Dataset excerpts
** BEGIN **
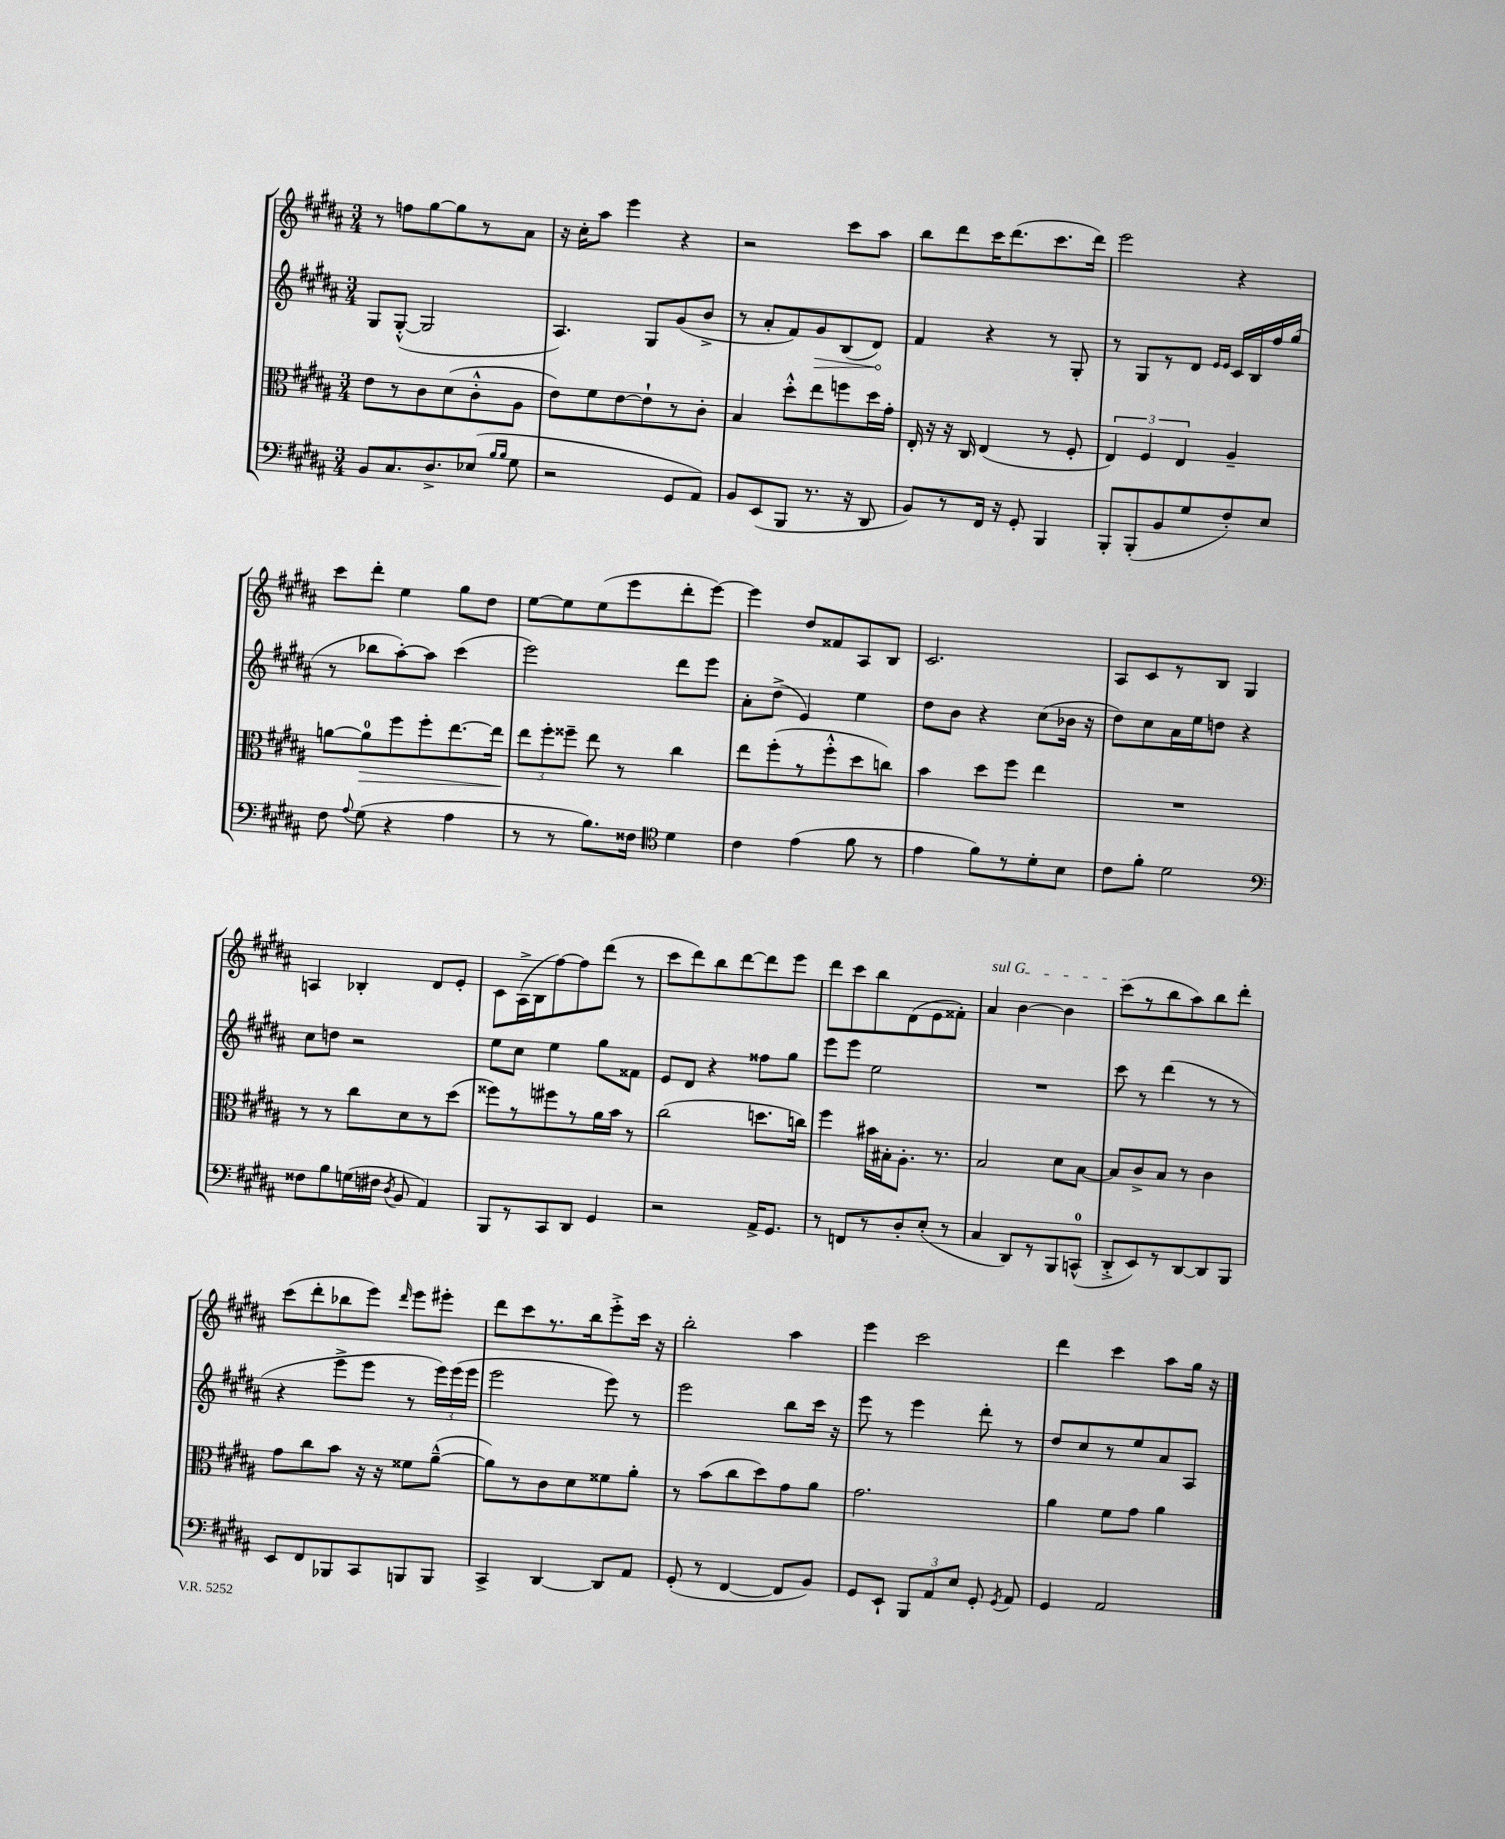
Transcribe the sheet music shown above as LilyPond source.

<<
\new StaffGroup <<
\new Staff = "s0" {
    \clef treble \key b \major \numericTimeSignature \time 3/4
    \autoBeamOff r8 f''8[ gis''8~ gis''8 r8 ais'8] |
    r16 cis''16[-. ais''8] e'''4 r4 |
    r2 cis'''8[ ais''8] |
    b''8[ dis'''8 cis'''16 dis'''8.( cis'''8. dis'''16]) |
    e'''2 r4 |
    cis'''8[ dis'''8]-. e''4 gis''8[ dis''8] |
    e''8[~ e''8 e''8( e'''8 dis'''8-. e'''8]~) |
    e'''4 dis''8[ fisis'8 ais8 b8] |
    cis'2. |
    ais8[ cis'8 r8 b8] gis4 |
    a4 bes4-. dis'8[ e'8]-. |
    cis'8[ ais16->( b16 fis''8~) fis''8 dis'''8]( r8 |
    cis'''8[ dis'''8) b''8 dis'''8~ dis'''8 e'''8] |
    dis'''8[ cis'''8 b''8 dis'8( e'8 fisis'8]-.) |
    \once \override TextSpanner.bound-details.left.text = \markup { \italic "sul G" } ais'4\startTextSpan b'4~ b'4 |
    cis'''8[\stopTextSpan( r8 b''8 ais''8) b''8 dis'''8]-. |
    cis'''8[( dis'''8-. bes''8 e'''8]) \grace { dis'''16 } e'''8[ eis'''8]-. |
    dis'''8[ cis'''8 r8. b''16 e'''8-.-> cis'''16] r16 |
    b''2-. ais''4 |
    e'''4 cis'''2 |
    dis'''4 cis'''4 ais''8[ gis''16] r16 \bar "|." |
}
\new Staff = "s1" {
    \clef treble \key b \major \numericTimeSignature \time 3/4
    \autoBeamOff gis8[ gis8]~-.-^( gis2 |
    ais4.) gis8[ gis'8( b'8]-> |
    r8 ais'8[-. fis'8) \once \override Hairpin.circled-tip = ##t gis'8\> b8( dis'8]\!) |
    fis'4 r4 r8 gis8-. |
    r8 gis8[ r8 dis'8] \grace { e'16[ e'16] } cis'16[ b16 fis''16 gis''16]( |
    r8 bes''8[ ais''8~-.) ais''8] cis'''4( |
    e'''2) dis'''8[ e'''8] |
    ais'8[-. dis''8]->( e'4) e''4 |
    dis''8[ b'8] r4 cis''8[( bes'16] r16 |
    dis''8[) cis''8 ais'16 e''16 d''8] r4 |
    cis''8[ d''8] r2 |
    e''8[ cis''8] e''4 gis''8[ fisis'8] |
    e'8[ dis'8] r4 fisis''8[ gis''8] |
    e'''8[ e'''8] e''2 |
    R2. |
    cis'''8 r8 dis'''4( r8 r8 |
    r4 e'''8[-> e'''8] r8 \tuplet 3/2 { e'''16[) e'''16( e'''16] } |
    e'''2 e'''8) r8 |
    e'''2 b''8[ cis'''16] r16 |
    e'''8 r8 e'''4 dis'''8-. r8 |
    dis''8[ cis''8 r8 e''8 ais'8 ais8] \bar "|." |
}
\new Staff = "s2" {
    \clef alto \key b \major \numericTimeSignature \time 3/4
    \autoBeamOff e'8[ r8 cis'8 dis'8( cis'8-.-^ ais8] |
    e'8[) fis'8 e'8~ e'8-! r8 cis'8]-. |
    b4 dis''8[-.-^ e''8 f''8 dis''16 gis'16]-. |
    e16-. r16 r16 cis16 e4( r8 fis8-. |
    \tuplet 3/2 { e4) fis4 e4 } ais4-- |
    a'8[~ a'8-0\> fis''8 fis''8-. e''8.~ e''16] |
    \tuplet 3/2 { e''8[\! fis''8-. fisis''8]-- } e''8 r8 cis''4 |
    e''8[ fis''8-.( r8 fis''8-.-^ dis''8 c''8]) |
    b'4 dis''8[ fis''8] e''4 |
    R2. |
    r8 r8 cis''8[ dis'8 r8 dis''8]( |
    fisis''8[) r8 fis''8 r8 ais'16 b'16] r8 |
    cis''2( d''8.[ c''16]) |
    fis''4 bis'16[ bis16-. ais8.]-. r8. |
    b2 dis'8[ b8]~ |
    b8[ cis'8-> b8] r8 cis'4 |
    gis'8[ cis''8 b'8] r16 r16 fisis'8[ ais'8]~---^( |
    ais'8[) r8 cis'8 dis'8 fisis'8 ais'8]-. |
    r8 b'8[( cis''8 dis''8) gis'8 ais'8] |
    gis'2. |
    ais'4 fis'8[ gis'8] ais'4 \bar "|." |
}
\new Staff = "s3" {
    \clef bass \key b \major \numericTimeSignature \time 3/4
    \autoBeamOff b,8[ cis8. dis8.-> ees8]( \grace { b16[ b16] } gis8 |
    r2 gis,8[ ais,8]) |
    b,8[ e,8( b,,8] r8. r16 dis,8 |
    b,8[) r8 fis,16] r16 gis,8-. b,,4 |
    b,,8[-. b,,8-.( b,8 gis8 fis8-.) e8] |
    fis8 \appoggiatura { ais8 } gis8( r4 ais4 |
    r8 r8 b8.[) fisis16] \clef tenor dis'4 |
    cis'4 e'4( fis'8 r8 |
    e'4 fis'8[) r8 dis'8-. b8] |
    cis'8[ fis'8]-. dis'2 |
    \clef bass fisis8[ b8 g16( fis16] \acciaccatura { dis8 } b,8 ais,4) |
    b,,8[ r8 cis,8 dis,8] gis,4 |
    r2 ais,16[-> gis,8.] |
    r8 f,8[ r8 dis8-. e8]-.( r8 |
    cis4 dis,8[) r8 b,,8 c,8]-0-^( |
    dis,8[-.-> e,8) r8 dis,8~ dis,8 b,,8] |
    e,8[ fis,8 bes,,8 cis,8 b,,8 b,,8] |
    cis,4-> dis,4~ dis,8[ ais,8] |
    gis,8-.( r8 fis,4~ fis,8[ b,8]) |
    gis,8[ e,8]-! \tuplet 3/2 { b,,8[ ais,8 e8] } gis,8-. \acciaccatura { gis,8 } ais,8 |
    gis,4 ais,2 \bar "|." |
}
>>
>>
\layout { \context { \Score \remove "Bar_number_engraver" } }
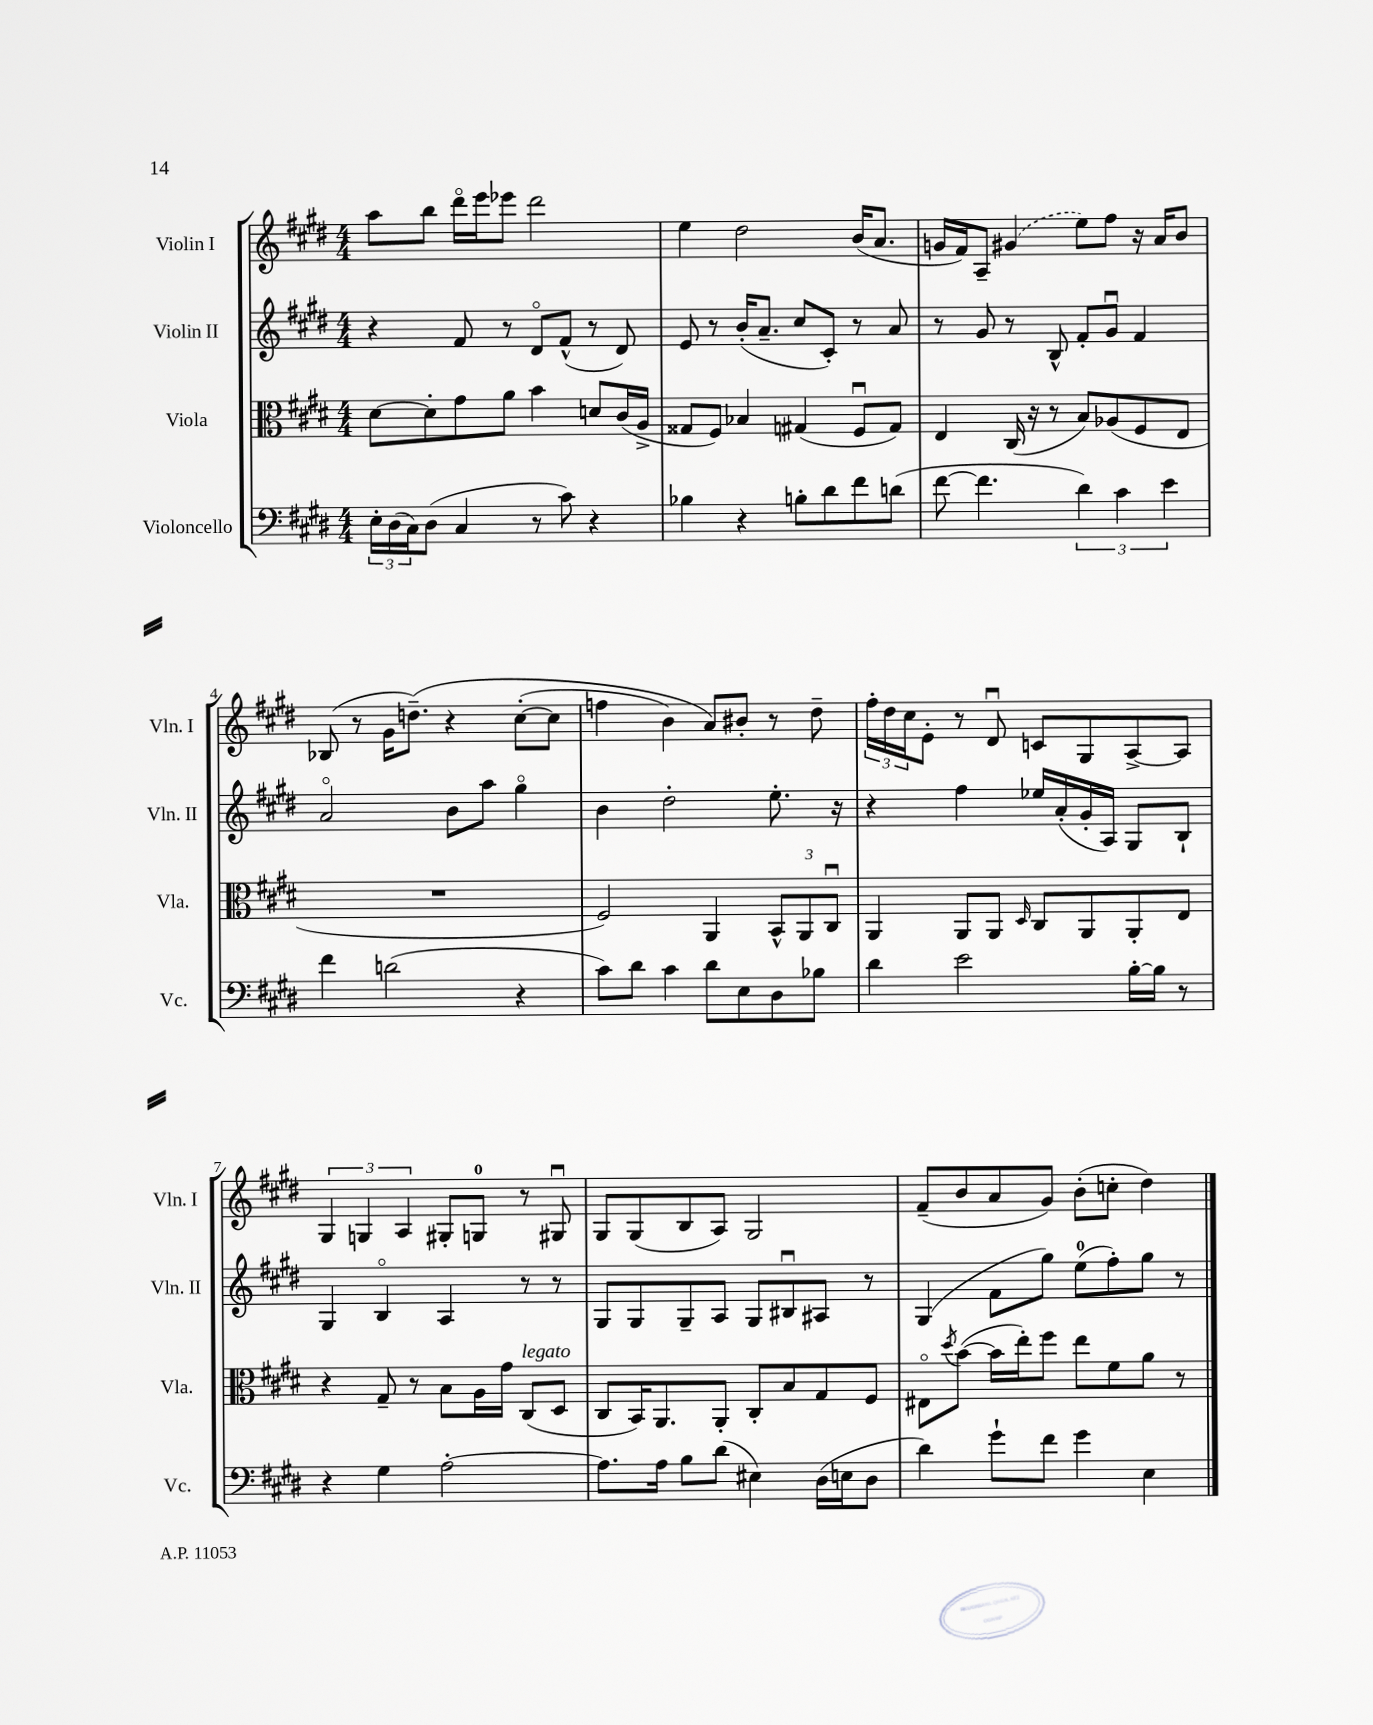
** END **
* _THE EXERCISE_:
Collect every line of the items above that contains the string "numericTimeSignature", matching its exact case.

* _SOLUTION TO THE PROBLEM_:
    \clef treble \key b \major \numericTimeSignature \time 3/4
    \clef treble \key b \major \numericTimeSignature \time 3/4
    \clef alto \key b \major \numericTimeSignature \time 3/4
    \clef bass \key b \major \numericTimeSignature \time 3/4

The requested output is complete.